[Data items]
┌──

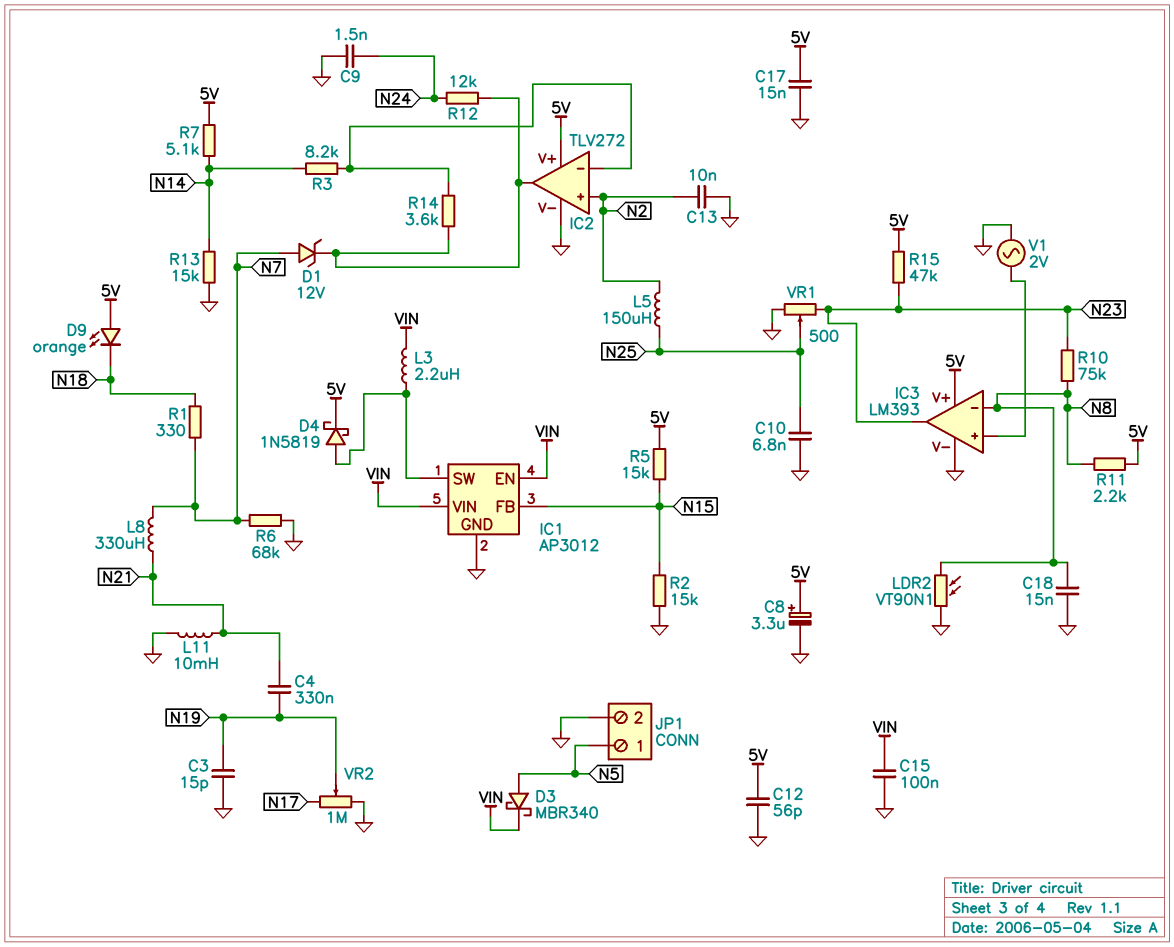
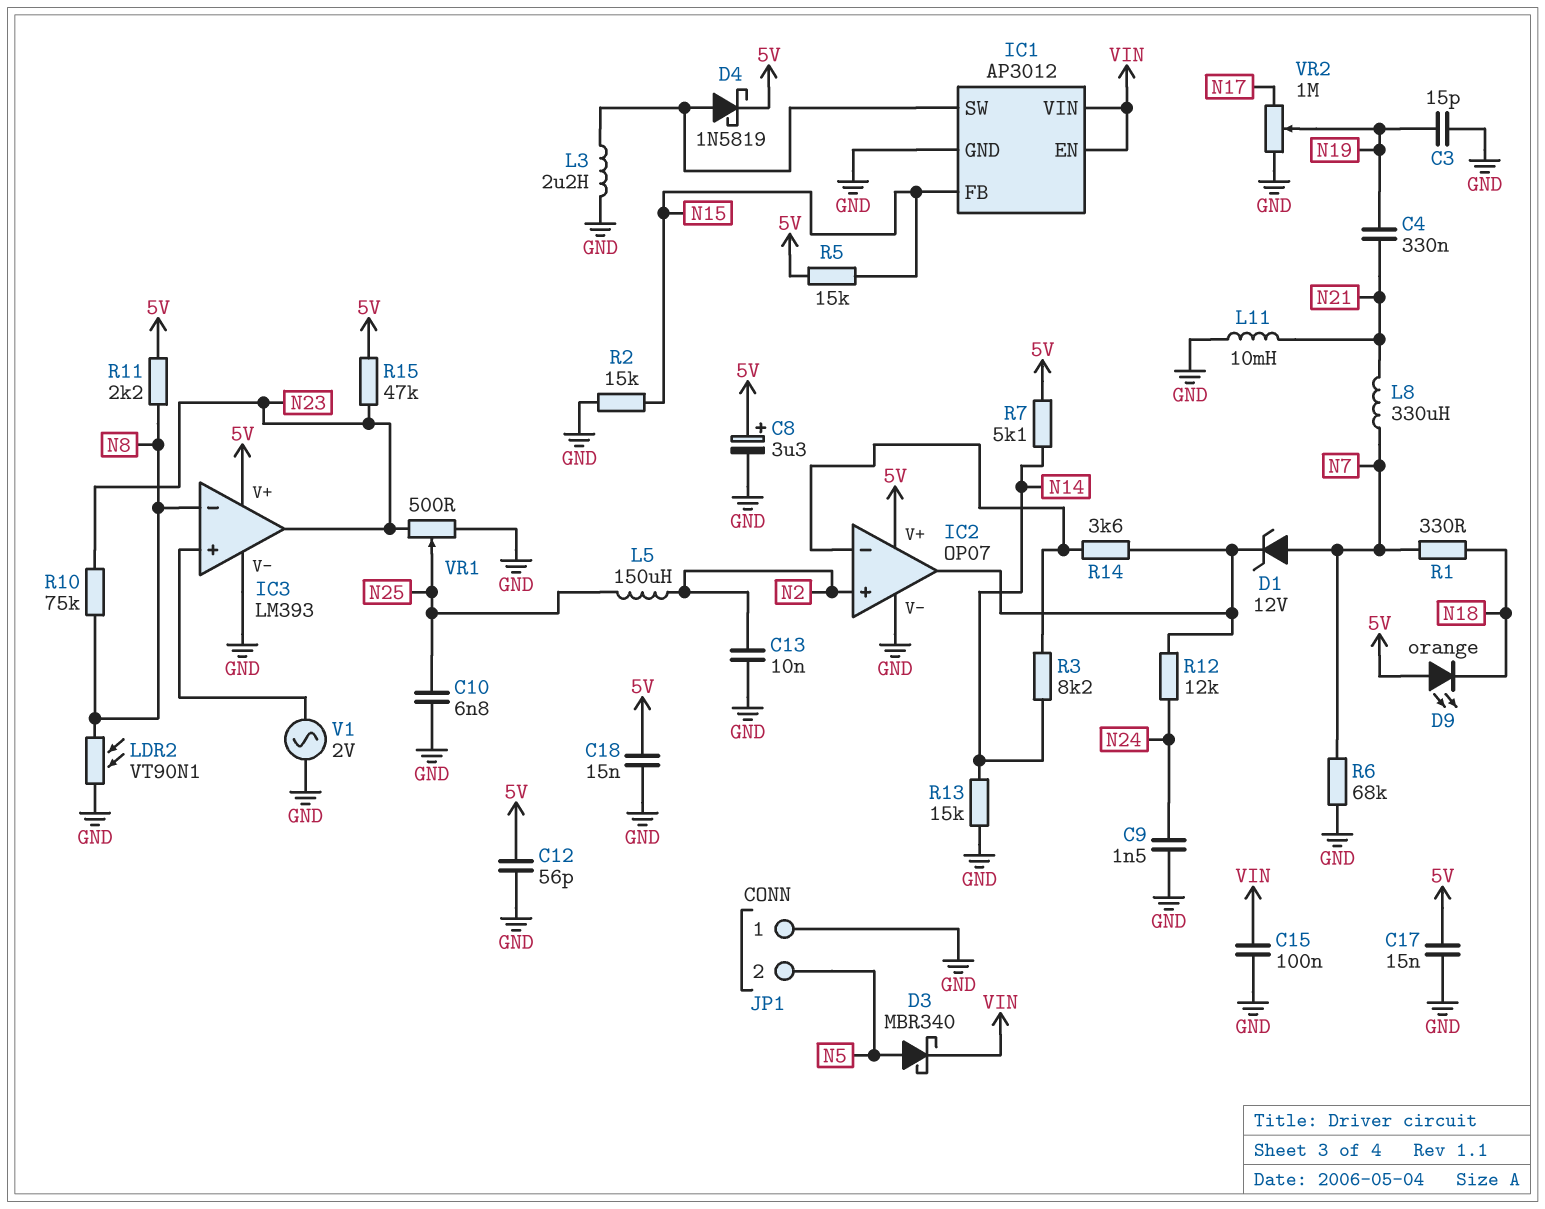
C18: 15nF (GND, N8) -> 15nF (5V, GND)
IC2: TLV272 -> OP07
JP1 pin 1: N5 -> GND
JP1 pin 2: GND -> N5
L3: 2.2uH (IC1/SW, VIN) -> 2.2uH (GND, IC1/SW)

└──

#### Aim of the task
Keeping every word as it is, write out all the data and omit the pictures.

#### Response area
C18: 15nF (GND, N8) -> 15nF (5V, GND)
IC2: TLV272 -> OP07
JP1 pin 1: N5 -> GND
JP1 pin 2: GND -> N5
L3: 2.2uH (IC1/SW, VIN) -> 2.2uH (GND, IC1/SW)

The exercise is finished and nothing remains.